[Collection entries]
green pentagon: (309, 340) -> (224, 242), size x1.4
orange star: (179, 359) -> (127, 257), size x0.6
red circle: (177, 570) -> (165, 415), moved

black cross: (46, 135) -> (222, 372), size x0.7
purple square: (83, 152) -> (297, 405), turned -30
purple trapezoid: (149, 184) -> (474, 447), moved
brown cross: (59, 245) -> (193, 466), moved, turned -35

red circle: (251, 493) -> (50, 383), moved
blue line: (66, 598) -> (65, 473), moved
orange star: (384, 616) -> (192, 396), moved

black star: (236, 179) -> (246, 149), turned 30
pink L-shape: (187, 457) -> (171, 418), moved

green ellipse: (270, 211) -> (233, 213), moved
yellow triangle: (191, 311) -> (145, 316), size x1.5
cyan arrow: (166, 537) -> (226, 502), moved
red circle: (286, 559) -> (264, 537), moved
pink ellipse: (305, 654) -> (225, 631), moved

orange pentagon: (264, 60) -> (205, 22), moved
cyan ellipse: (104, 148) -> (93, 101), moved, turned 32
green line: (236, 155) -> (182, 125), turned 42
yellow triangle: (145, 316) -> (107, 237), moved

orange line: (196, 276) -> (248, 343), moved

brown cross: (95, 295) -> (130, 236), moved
==
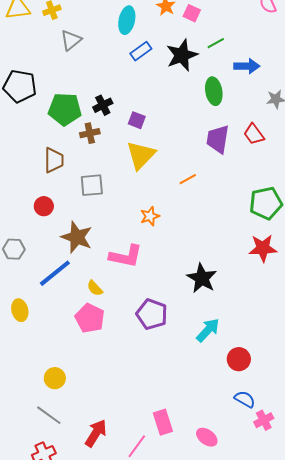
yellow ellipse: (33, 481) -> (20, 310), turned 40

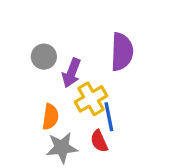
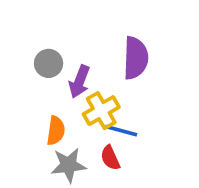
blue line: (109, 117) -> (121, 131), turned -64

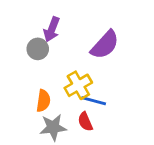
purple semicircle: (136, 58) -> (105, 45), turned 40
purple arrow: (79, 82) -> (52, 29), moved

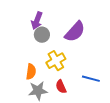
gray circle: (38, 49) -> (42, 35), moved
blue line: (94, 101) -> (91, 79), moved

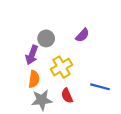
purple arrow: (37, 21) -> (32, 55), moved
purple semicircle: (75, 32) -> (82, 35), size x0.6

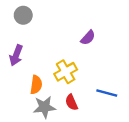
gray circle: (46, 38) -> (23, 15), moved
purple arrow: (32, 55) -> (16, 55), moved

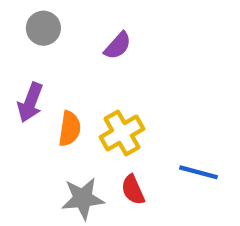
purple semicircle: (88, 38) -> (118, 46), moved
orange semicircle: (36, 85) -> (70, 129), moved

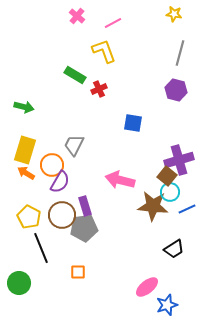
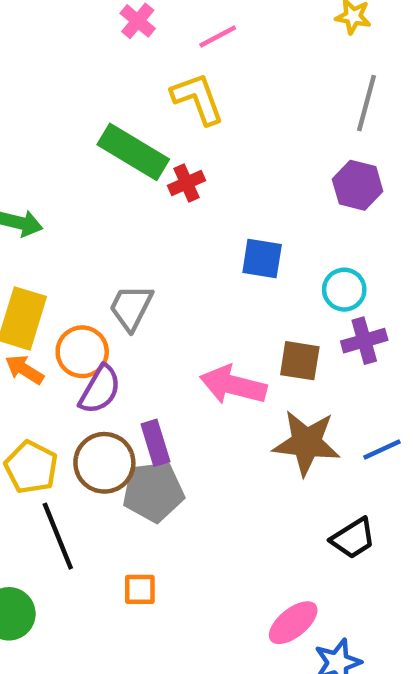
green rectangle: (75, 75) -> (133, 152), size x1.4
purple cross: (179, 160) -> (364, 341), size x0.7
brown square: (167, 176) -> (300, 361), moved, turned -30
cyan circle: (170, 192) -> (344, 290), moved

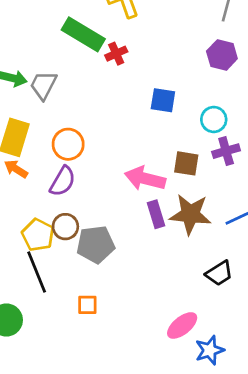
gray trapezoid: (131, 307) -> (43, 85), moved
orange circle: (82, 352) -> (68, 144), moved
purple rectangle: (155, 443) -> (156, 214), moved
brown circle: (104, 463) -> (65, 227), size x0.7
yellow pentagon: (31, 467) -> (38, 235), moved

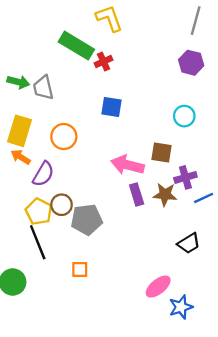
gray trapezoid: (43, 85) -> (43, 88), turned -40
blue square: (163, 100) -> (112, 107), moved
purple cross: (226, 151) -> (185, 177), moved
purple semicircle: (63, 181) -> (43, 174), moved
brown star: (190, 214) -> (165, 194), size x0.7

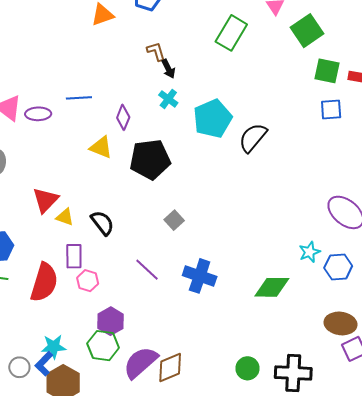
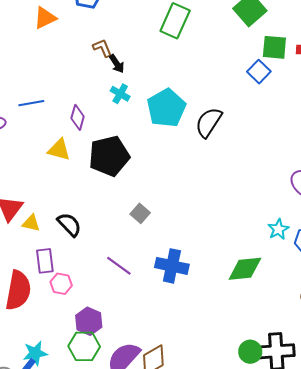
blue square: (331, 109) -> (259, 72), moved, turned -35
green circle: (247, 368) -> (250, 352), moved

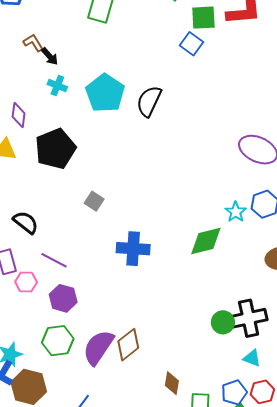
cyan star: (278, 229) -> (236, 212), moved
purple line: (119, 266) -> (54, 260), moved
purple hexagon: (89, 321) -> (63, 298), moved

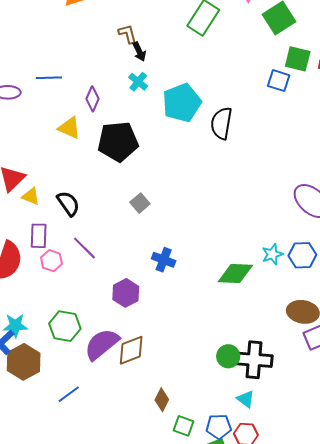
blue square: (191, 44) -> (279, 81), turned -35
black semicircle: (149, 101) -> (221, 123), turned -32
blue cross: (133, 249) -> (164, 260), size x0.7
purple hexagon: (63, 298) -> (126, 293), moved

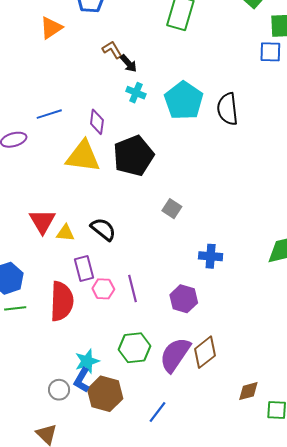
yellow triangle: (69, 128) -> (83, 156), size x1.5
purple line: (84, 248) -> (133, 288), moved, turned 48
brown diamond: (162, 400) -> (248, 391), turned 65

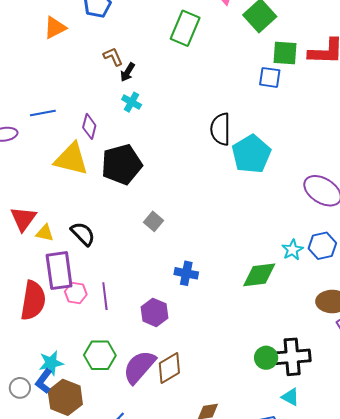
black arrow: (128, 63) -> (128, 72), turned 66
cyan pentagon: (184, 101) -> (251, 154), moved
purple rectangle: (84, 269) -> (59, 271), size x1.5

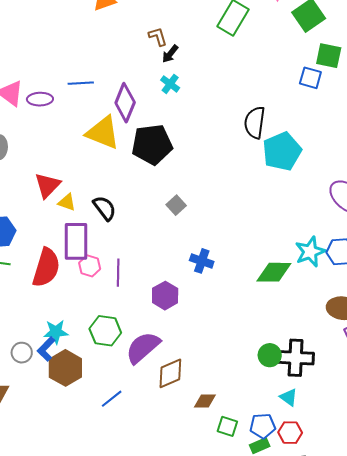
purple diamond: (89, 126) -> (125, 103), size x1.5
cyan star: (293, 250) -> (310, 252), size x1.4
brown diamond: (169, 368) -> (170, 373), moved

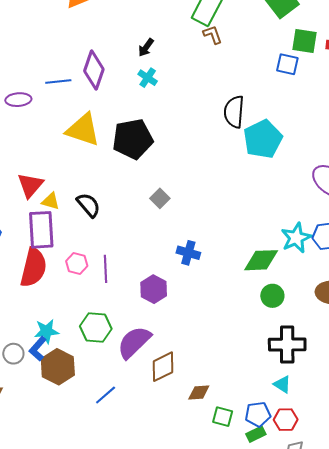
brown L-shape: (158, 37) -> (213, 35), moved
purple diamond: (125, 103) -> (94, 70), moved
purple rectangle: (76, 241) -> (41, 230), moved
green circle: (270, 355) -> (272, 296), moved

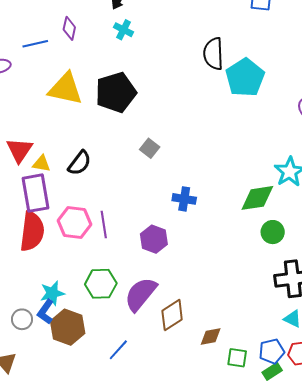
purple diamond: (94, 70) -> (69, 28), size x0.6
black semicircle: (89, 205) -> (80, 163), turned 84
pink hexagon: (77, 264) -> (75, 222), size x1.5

• AIM OF THE TASK:
Every line above carrying the word "pentagon" needs to be shown.

• TASK RESULT:
green pentagon: (309, 340) -> (224, 242), size x1.4
orange pentagon: (264, 60) -> (205, 22), moved
yellow pentagon: (31, 467) -> (38, 235), moved
cyan pentagon: (184, 101) -> (251, 154), moved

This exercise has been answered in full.